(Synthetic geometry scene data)
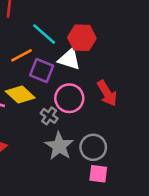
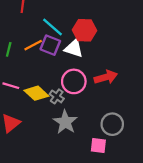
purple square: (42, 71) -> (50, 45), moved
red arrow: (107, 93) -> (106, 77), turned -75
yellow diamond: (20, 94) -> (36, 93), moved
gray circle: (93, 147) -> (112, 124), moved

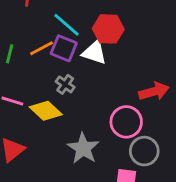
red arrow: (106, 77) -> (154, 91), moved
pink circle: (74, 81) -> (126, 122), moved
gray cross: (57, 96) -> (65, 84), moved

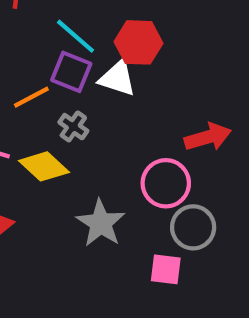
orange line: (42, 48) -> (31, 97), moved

Directions
Output the entries above verbatim. Omit the images.

Task result
purple square: (42, 71) -> (50, 45), moved
red arrow: (107, 93) -> (106, 77), turned -75
yellow diamond: (20, 94) -> (36, 93), moved
gray circle: (93, 147) -> (112, 124), moved

red arrow: (106, 77) -> (154, 91), moved
pink circle: (74, 81) -> (126, 122), moved
gray cross: (57, 96) -> (65, 84), moved

orange line: (42, 48) -> (31, 97), moved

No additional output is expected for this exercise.